Work item – Reproduce, character for character, the entries from their opening line through the line with "yellow pear: 4 -> 2".

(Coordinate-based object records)
============

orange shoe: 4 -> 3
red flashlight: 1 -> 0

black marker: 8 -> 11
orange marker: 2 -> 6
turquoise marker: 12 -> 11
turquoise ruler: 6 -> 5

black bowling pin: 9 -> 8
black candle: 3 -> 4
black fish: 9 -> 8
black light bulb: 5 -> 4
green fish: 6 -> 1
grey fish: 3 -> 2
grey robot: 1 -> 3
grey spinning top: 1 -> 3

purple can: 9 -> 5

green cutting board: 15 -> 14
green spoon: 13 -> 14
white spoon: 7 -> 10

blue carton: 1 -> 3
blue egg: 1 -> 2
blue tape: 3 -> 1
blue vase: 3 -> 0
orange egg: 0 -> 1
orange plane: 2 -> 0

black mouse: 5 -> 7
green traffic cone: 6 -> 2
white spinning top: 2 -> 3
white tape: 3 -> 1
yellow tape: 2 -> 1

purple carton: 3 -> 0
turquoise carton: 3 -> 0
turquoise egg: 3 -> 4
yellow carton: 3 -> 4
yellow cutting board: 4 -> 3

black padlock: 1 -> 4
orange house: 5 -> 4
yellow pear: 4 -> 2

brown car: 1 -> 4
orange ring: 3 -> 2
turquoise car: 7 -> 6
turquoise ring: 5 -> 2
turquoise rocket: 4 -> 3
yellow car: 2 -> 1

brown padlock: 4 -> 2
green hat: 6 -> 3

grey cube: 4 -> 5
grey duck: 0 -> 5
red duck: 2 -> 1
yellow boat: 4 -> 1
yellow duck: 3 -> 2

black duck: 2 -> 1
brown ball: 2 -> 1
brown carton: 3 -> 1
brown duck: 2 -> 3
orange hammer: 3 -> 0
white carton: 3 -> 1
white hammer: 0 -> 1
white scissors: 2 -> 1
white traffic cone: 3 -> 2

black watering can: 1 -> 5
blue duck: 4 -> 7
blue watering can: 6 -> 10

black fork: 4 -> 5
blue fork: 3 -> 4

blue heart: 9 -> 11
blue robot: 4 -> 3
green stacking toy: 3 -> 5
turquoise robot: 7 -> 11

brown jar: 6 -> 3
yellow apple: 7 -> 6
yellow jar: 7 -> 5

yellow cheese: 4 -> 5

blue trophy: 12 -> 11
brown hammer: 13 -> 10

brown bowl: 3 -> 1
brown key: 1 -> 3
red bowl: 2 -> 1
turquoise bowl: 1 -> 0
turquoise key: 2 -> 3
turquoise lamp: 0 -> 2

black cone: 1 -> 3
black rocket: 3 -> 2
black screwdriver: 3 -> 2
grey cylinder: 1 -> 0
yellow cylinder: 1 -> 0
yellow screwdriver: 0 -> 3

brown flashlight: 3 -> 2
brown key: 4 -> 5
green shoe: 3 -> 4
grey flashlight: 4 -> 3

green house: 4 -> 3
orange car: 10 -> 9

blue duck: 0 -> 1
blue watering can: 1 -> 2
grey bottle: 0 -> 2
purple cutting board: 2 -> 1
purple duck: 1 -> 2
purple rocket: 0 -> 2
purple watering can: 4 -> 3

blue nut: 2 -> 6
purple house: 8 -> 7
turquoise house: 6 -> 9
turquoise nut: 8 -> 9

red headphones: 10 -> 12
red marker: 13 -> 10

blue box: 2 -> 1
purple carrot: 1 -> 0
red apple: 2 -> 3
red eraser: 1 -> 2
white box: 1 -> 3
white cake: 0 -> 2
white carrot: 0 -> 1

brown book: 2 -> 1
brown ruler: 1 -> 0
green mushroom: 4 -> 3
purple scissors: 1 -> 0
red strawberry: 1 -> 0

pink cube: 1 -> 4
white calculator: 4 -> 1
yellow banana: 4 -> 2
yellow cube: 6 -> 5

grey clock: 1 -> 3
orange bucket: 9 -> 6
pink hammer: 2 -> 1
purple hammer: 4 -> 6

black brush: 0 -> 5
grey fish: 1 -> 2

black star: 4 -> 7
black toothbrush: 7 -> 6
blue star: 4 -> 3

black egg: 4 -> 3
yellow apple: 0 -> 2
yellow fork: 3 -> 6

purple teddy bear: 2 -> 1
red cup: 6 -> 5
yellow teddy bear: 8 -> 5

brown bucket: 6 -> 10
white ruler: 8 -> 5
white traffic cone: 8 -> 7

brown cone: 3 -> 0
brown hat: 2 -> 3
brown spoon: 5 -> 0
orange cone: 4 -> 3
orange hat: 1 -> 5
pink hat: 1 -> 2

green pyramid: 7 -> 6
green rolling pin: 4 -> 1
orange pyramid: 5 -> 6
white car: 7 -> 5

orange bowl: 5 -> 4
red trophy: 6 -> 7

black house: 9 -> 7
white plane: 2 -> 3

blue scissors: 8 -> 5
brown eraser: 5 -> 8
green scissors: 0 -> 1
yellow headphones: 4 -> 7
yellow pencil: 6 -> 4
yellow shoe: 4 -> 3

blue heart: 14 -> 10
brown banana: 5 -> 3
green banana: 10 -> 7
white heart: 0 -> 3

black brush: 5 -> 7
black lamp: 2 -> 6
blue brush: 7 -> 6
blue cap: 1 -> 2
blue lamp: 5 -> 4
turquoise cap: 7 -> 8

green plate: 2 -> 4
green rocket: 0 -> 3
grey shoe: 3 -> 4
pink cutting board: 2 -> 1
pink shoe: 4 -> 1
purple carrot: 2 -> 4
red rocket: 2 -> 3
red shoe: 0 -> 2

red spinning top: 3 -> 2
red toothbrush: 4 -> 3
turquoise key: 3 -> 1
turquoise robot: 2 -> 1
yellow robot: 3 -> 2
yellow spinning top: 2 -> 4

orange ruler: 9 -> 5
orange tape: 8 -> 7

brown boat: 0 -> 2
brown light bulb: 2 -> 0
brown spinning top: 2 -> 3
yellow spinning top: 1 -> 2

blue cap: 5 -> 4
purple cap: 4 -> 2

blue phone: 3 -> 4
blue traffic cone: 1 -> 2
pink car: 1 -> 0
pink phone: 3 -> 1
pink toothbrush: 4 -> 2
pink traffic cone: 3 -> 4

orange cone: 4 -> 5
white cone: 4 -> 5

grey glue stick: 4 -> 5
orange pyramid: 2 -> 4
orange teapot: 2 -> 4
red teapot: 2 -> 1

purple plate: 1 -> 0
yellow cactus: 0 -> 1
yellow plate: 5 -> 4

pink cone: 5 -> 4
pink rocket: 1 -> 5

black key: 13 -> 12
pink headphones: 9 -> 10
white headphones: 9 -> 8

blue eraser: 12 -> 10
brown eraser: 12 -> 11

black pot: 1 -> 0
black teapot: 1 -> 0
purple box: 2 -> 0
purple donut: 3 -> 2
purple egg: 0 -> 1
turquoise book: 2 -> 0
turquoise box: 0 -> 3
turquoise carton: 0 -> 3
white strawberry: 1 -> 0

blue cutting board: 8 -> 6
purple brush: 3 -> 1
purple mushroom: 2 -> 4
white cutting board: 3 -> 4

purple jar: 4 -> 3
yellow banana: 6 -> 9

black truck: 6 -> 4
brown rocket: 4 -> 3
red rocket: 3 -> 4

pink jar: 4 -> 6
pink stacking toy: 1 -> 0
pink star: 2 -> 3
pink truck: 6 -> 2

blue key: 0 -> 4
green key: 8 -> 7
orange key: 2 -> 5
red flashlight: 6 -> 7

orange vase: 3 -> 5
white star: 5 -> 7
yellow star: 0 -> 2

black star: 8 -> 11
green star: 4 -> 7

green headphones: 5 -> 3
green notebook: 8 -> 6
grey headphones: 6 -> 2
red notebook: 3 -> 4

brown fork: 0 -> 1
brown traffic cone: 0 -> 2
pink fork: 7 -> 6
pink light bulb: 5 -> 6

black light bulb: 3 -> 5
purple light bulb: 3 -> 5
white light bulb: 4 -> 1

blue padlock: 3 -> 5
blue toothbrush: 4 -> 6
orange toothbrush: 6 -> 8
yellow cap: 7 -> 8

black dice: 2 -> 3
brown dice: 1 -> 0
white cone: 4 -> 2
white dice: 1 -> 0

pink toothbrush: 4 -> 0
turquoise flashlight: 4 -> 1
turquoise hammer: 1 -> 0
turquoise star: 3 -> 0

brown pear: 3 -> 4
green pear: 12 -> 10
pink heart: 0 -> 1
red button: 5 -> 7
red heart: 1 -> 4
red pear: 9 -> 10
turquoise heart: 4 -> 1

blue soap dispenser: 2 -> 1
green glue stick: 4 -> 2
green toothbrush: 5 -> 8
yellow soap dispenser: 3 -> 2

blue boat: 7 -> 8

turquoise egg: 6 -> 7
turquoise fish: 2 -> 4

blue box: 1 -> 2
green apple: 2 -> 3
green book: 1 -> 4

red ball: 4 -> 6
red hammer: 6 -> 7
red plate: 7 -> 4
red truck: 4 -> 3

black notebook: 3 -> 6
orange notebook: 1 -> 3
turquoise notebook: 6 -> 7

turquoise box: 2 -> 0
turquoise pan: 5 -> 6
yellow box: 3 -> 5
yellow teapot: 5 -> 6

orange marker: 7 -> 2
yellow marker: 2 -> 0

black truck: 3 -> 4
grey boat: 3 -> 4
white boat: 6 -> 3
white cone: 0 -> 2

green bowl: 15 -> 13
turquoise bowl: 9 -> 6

============

Solution –
orange shoe: 4 -> 3
red flashlight: 1 -> 0

black marker: 8 -> 11
orange marker: 2 -> 6
turquoise marker: 12 -> 11
turquoise ruler: 6 -> 5

black bowling pin: 9 -> 8
black candle: 3 -> 4
black fish: 9 -> 8
black light bulb: 5 -> 4
green fish: 6 -> 1
grey fish: 3 -> 2
grey robot: 1 -> 3
grey spinning top: 1 -> 3

purple can: 9 -> 5

green cutting board: 15 -> 14
green spoon: 13 -> 14
white spoon: 7 -> 10

blue carton: 1 -> 3
blue egg: 1 -> 2
blue tape: 3 -> 1
blue vase: 3 -> 0
orange egg: 0 -> 1
orange plane: 2 -> 0

black mouse: 5 -> 7
green traffic cone: 6 -> 2
white spinning top: 2 -> 3
white tape: 3 -> 1
yellow tape: 2 -> 1

purple carton: 3 -> 0
turquoise carton: 3 -> 0
turquoise egg: 3 -> 4
yellow carton: 3 -> 4
yellow cutting board: 4 -> 3

black padlock: 1 -> 4
orange house: 5 -> 4
yellow pear: 4 -> 2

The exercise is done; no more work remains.